▶ **About this exercise**
Nothing belongs in the answer except the lines of the material that include "right".

▶ **Given data**
- Opening Delimiter -

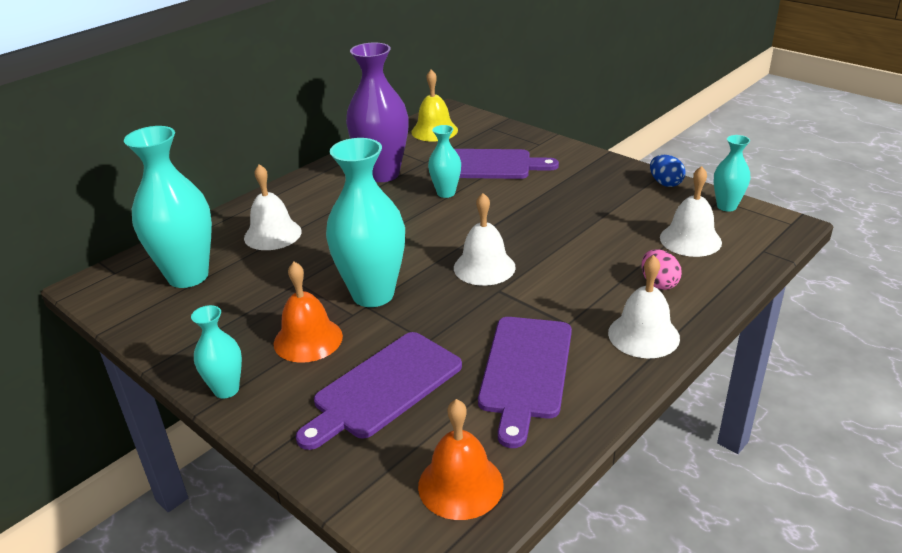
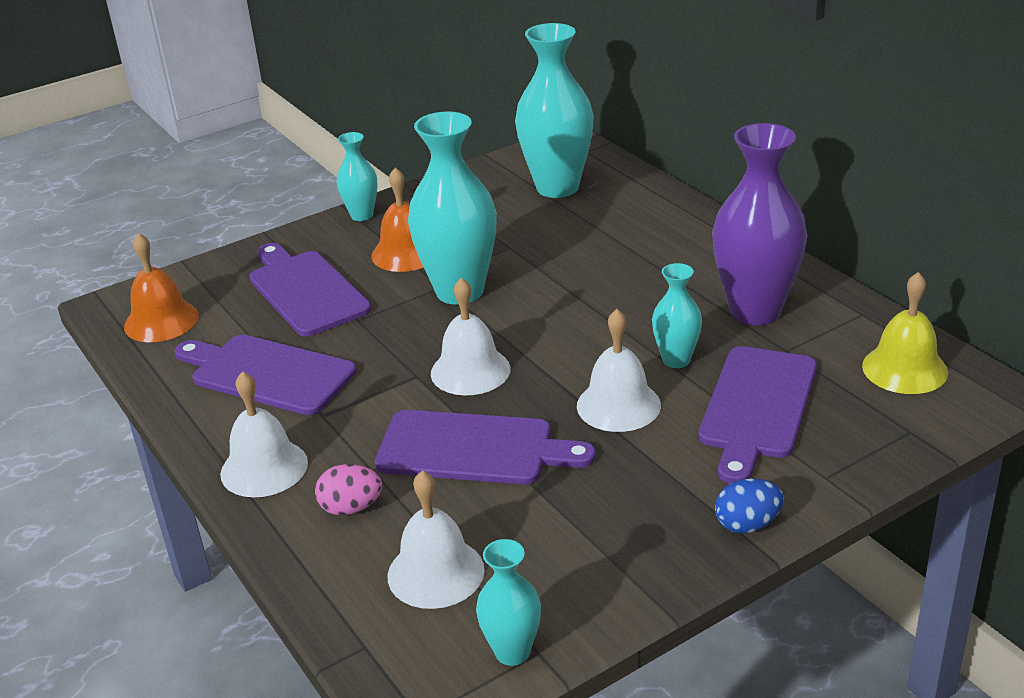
camera: 105 degrees right, 0 degrees up
white bell [244,164,302,250] -> white bell moved to [577,309,661,432]
blue egg [650,155,685,187] -> blue egg moved to [715,479,784,533]
none -> purple cutting board [375,410,596,484]

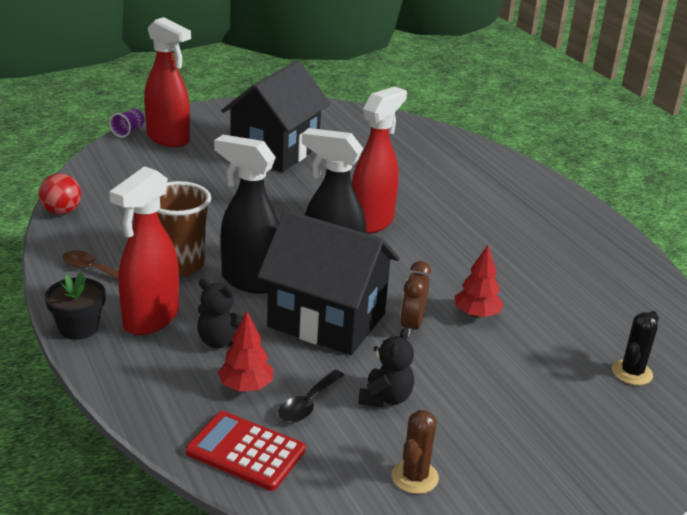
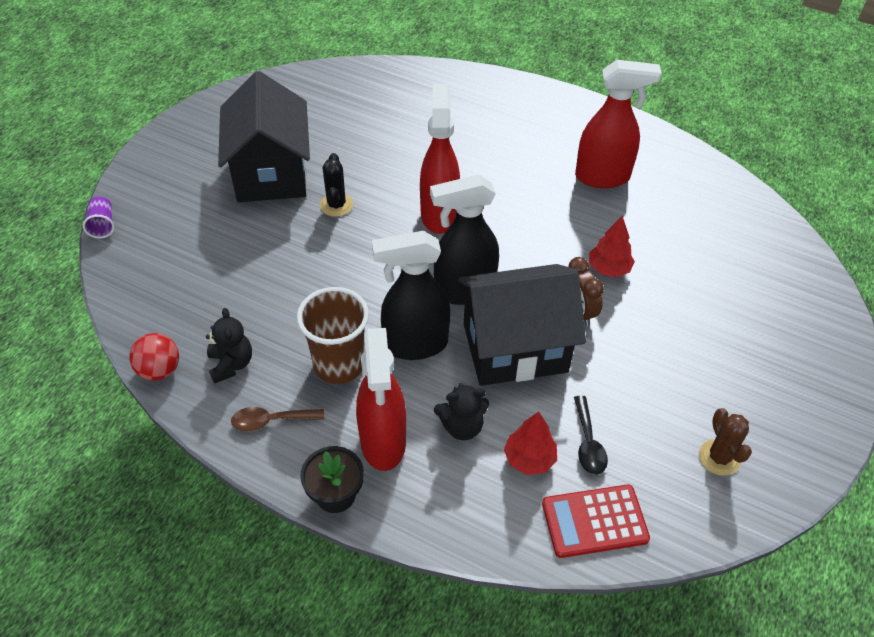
camera: 35 degrees left, 20 degrees up
red spray bottle [144,17,191,147] -> red spray bottle moved to [575,60,662,188]
black teddy bear [358,328,414,407] -> black teddy bear moved to [206,308,252,383]
black cactus [612,311,658,385] -> black cactus moved to [320,153,353,217]

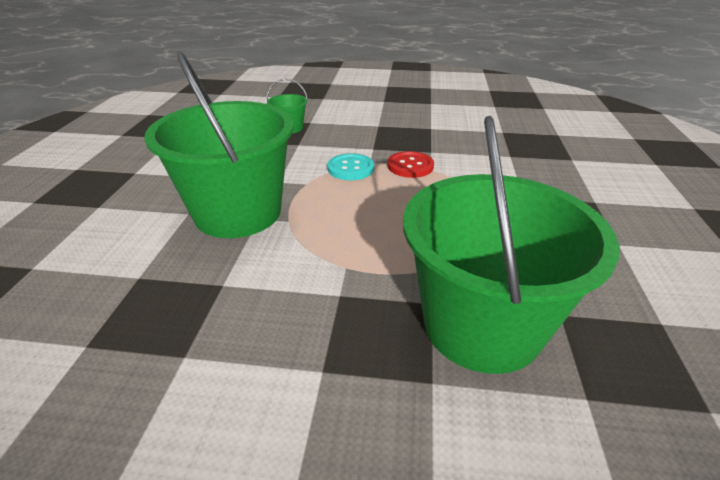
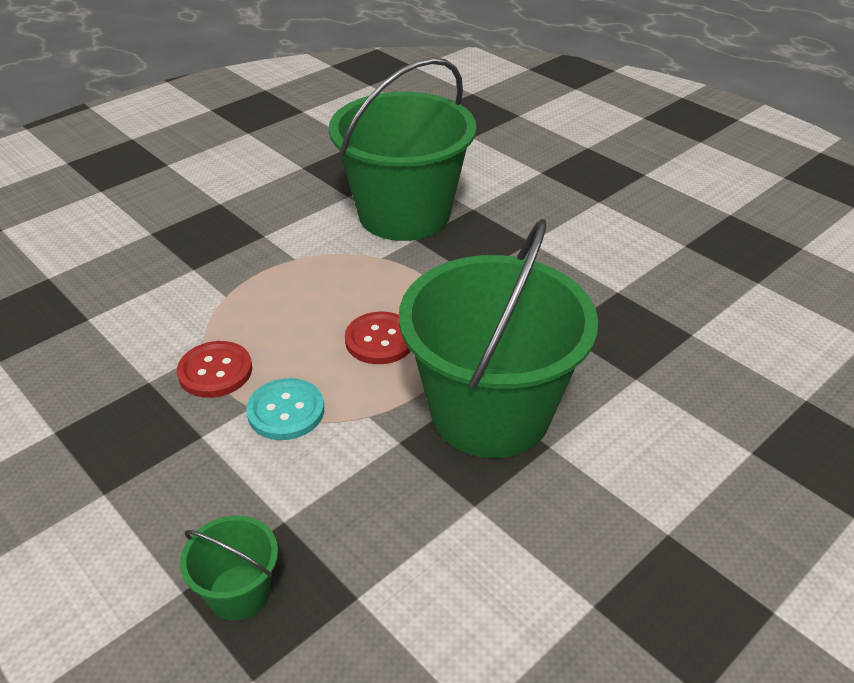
camera: 140 degrees left, 5 degrees up
none -> red button [345,312,411,364]

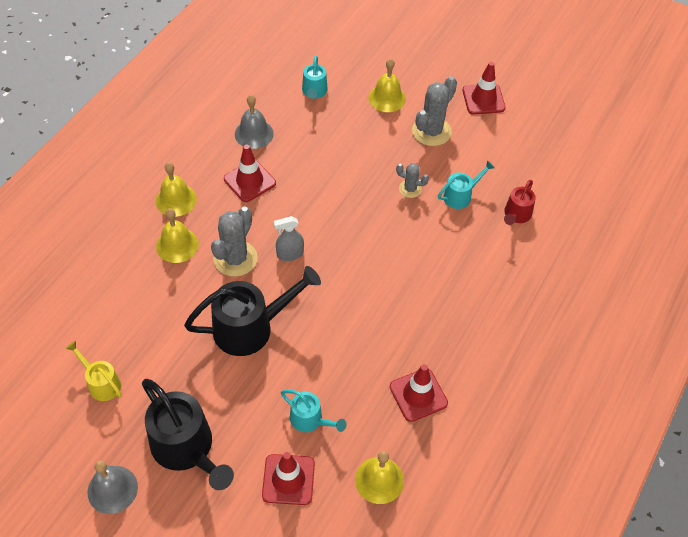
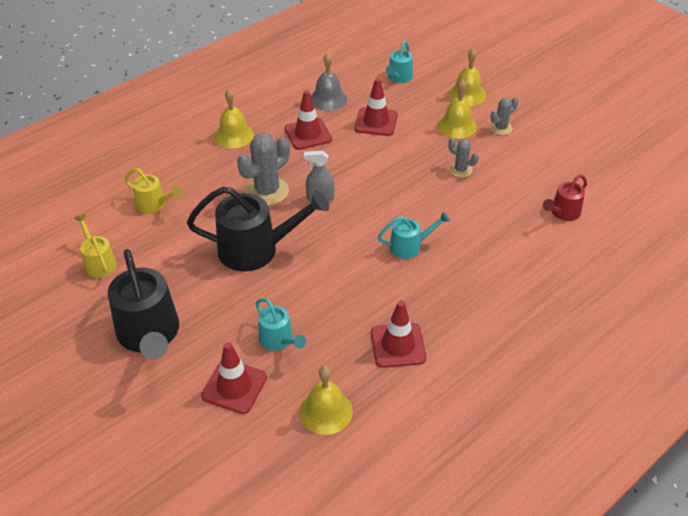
camera: 20 degrees right, 10 degrees down
grey bell [87,461,138,514] -> none
yellow bell [156,208,199,263] -> yellow bell moved to [438,79,477,139]
grey cactus [412,76,457,146] -> grey cactus [490,97,518,135], size x0.55
turquoise watering can [438,160,495,209] -> turquoise watering can moved to [378,212,450,259]
red traffic cone [463,62,506,115] -> red traffic cone moved to [355,78,398,136]
none -> yellow watering can [125,168,182,213]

- Closing Delimiter -

▶ **Result of the exercise**
camera: 105 degrees right, 0 degrees up
camera: 20 degrees right, 10 degrees down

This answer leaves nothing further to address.